*Brief*. Repeat the records below verbatim, from their first line through the line containing "red triangle at", and nothing beyond it.

*Material shown*.
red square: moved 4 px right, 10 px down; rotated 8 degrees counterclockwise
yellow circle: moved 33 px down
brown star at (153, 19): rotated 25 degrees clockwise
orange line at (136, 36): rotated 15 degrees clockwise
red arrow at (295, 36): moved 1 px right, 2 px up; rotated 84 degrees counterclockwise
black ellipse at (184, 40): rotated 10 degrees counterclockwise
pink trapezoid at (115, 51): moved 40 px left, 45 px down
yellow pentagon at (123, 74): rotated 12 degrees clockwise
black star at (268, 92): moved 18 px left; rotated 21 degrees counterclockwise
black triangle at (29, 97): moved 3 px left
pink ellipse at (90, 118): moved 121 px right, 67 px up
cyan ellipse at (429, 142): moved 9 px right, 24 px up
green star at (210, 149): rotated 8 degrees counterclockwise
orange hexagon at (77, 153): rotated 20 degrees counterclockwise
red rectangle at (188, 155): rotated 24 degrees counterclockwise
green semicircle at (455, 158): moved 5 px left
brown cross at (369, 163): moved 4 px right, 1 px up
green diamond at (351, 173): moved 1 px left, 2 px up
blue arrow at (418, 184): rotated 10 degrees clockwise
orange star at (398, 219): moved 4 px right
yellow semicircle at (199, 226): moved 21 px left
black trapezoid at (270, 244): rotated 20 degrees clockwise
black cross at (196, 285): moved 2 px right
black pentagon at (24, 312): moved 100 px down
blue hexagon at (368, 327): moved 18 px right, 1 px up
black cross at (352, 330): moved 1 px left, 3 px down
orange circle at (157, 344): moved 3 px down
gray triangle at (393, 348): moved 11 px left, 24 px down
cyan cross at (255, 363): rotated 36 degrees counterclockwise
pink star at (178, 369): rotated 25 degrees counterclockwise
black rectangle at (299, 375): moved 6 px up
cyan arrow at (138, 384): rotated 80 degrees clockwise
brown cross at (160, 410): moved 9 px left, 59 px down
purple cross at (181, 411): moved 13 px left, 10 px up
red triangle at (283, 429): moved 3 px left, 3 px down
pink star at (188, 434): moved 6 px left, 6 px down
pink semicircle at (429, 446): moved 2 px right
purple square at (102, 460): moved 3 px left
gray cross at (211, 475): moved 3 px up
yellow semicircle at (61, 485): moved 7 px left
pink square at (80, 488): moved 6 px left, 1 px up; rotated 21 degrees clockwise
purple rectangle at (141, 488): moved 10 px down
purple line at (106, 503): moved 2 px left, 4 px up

*Task answer*.
red square: moved 4 px right, 10 px down; rotated 8 degrees counterclockwise
yellow circle: moved 33 px down
brown star at (153, 19): rotated 25 degrees clockwise
orange line at (136, 36): rotated 15 degrees clockwise
red arrow at (295, 36): moved 1 px right, 2 px up; rotated 84 degrees counterclockwise
black ellipse at (184, 40): rotated 10 degrees counterclockwise
pink trapezoid at (115, 51): moved 40 px left, 45 px down
yellow pentagon at (123, 74): rotated 12 degrees clockwise
black star at (268, 92): moved 18 px left; rotated 21 degrees counterclockwise
black triangle at (29, 97): moved 3 px left
pink ellipse at (90, 118): moved 121 px right, 67 px up
cyan ellipse at (429, 142): moved 9 px right, 24 px up
green star at (210, 149): rotated 8 degrees counterclockwise
orange hexagon at (77, 153): rotated 20 degrees counterclockwise
red rectangle at (188, 155): rotated 24 degrees counterclockwise
green semicircle at (455, 158): moved 5 px left
brown cross at (369, 163): moved 4 px right, 1 px up
green diamond at (351, 173): moved 1 px left, 2 px up
blue arrow at (418, 184): rotated 10 degrees clockwise
orange star at (398, 219): moved 4 px right
yellow semicircle at (199, 226): moved 21 px left
black trapezoid at (270, 244): rotated 20 degrees clockwise
black cross at (196, 285): moved 2 px right
black pentagon at (24, 312): moved 100 px down
blue hexagon at (368, 327): moved 18 px right, 1 px up
black cross at (352, 330): moved 1 px left, 3 px down
orange circle at (157, 344): moved 3 px down
gray triangle at (393, 348): moved 11 px left, 24 px down
cyan cross at (255, 363): rotated 36 degrees counterclockwise
pink star at (178, 369): rotated 25 degrees counterclockwise
black rectangle at (299, 375): moved 6 px up
cyan arrow at (138, 384): rotated 80 degrees clockwise
brown cross at (160, 410): moved 9 px left, 59 px down
purple cross at (181, 411): moved 13 px left, 10 px up
red triangle at (283, 429): moved 3 px left, 3 px down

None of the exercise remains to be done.